= Beginning of Section =
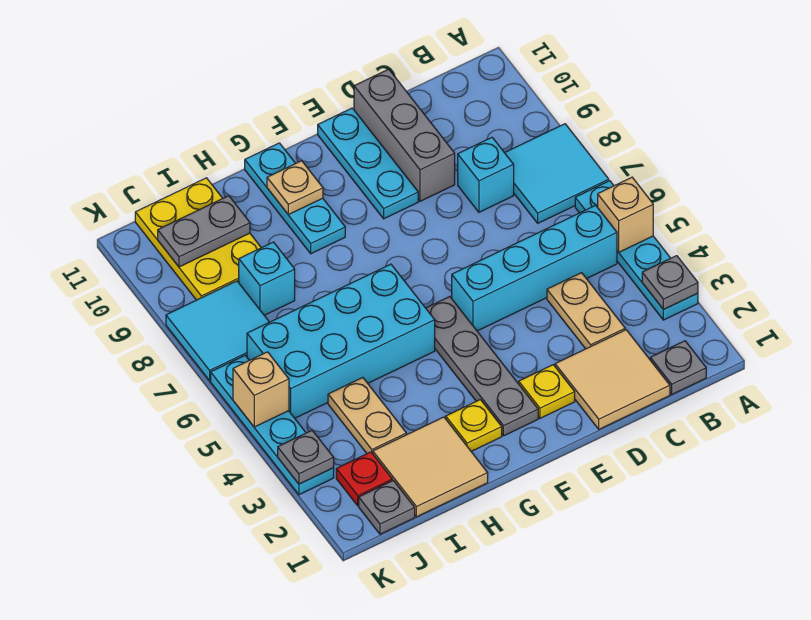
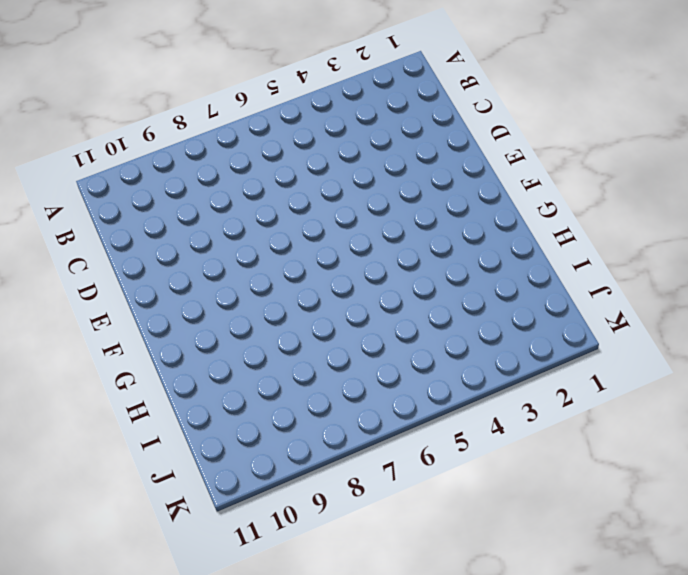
none -> cyan plate A3:A6 level 1
none -> cyan tile A7:B8 level 1
none -> grey plate B1 level 1

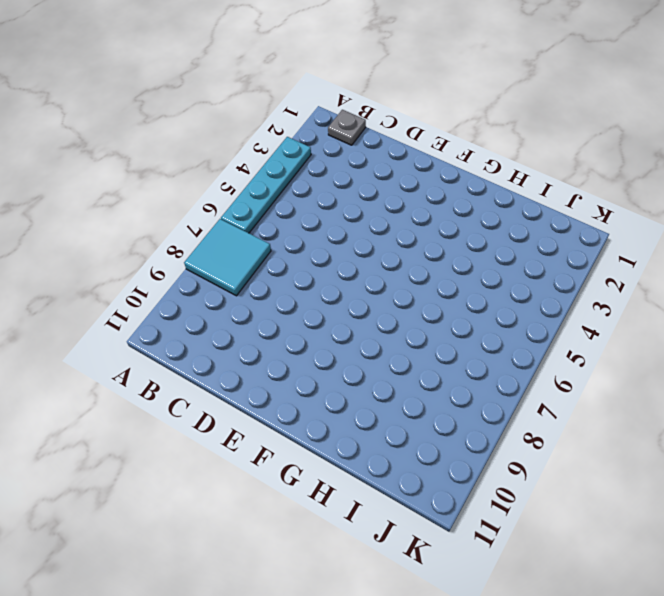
none -> cyan brick B5:E5 level 1
none -> tan tile C1:D2 level 1
none -> tan plate C3:C4 level 1

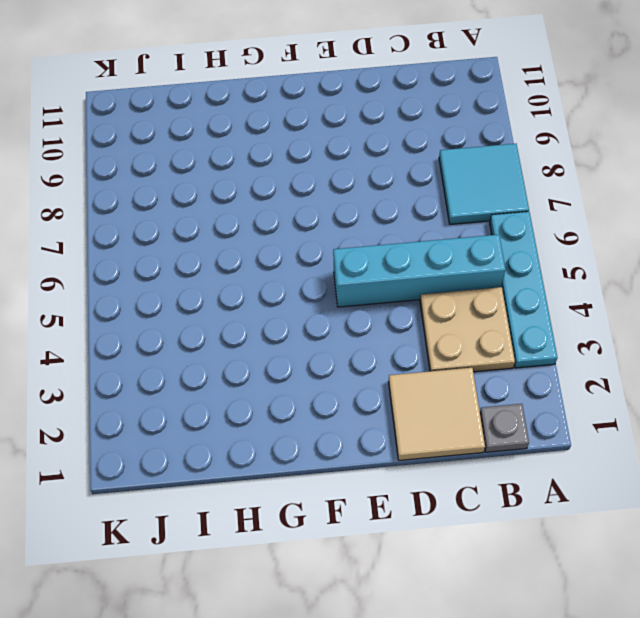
tan plate B3:C4 level 1 -> tan plate C3:C4 level 1
none -> cyan brick C8 level 1
none -> grey brick D9:D11 level 1
none -> yellow plate E2 level 1

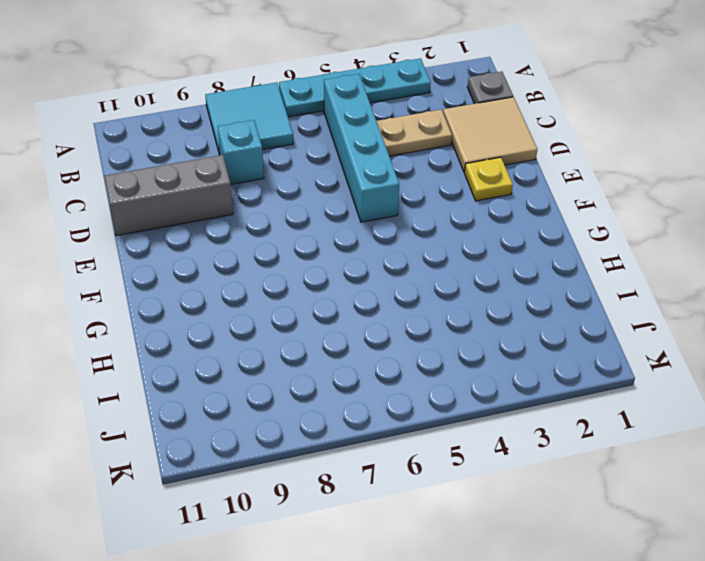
none -> cyan plate E9:E11 level 1
none -> grey plate F2:F5 level 1
none -> yellow plate G2 level 1

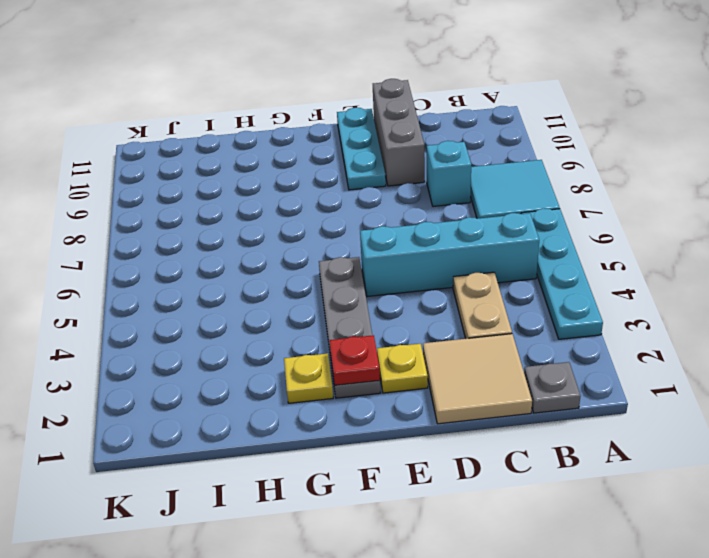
red plate F2 level 2 -> red plate J2 level 1
none -> cyan brick G5:J6 level 1
none -> cyan plate G9:G11 level 1
none -> tan tile H1:I2 level 1

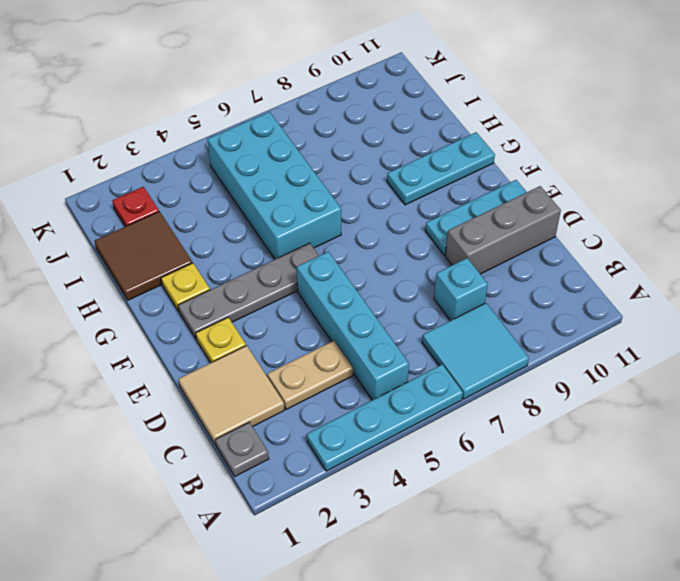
brown tile H1:I2 level 1 -> tan tile H1:I2 level 1
none -> tan plate I3:I4 level 1
none -> cyan brick I8 level 1
none -> yellow plate I9:J11 level 1

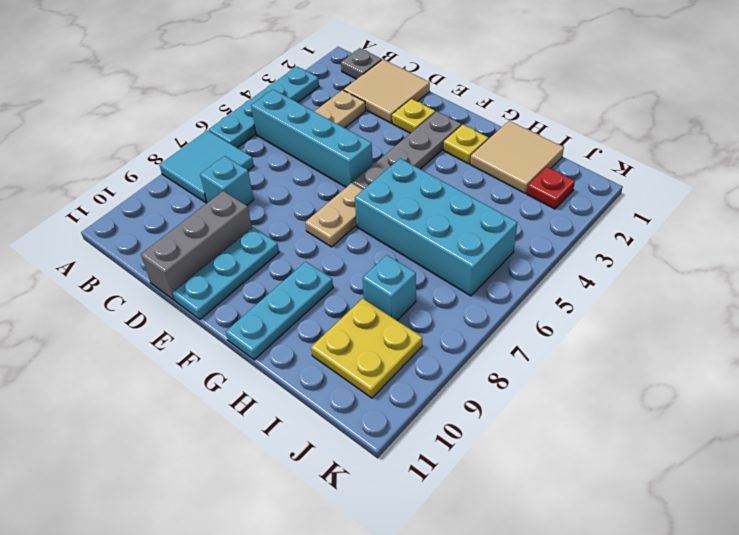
tan plate F6:F7 level 1 -> tan plate I3:I4 level 1
yellow plate I9:J10 level 1 -> yellow plate I9:J11 level 1
none -> grey plate J1 level 1
none -> cyan tile J7:K8 level 1
none -> cyan plate K3:K6 level 1

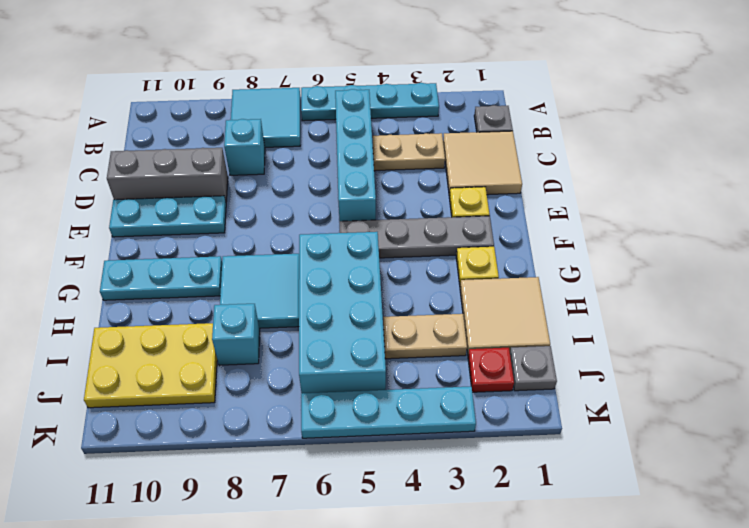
cyan tile G7:H8 level 1 -> cyan tile J7:K8 level 1
none -> grey plate A3 level 2
none -> tan brick A5 level 2
none -> tan plate G10 level 2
= End of Section =
## WORK REQUIRED:
Your answer should be only a number: how many lines in the records hold the word "brick".

## OUTPUT BELOW:
6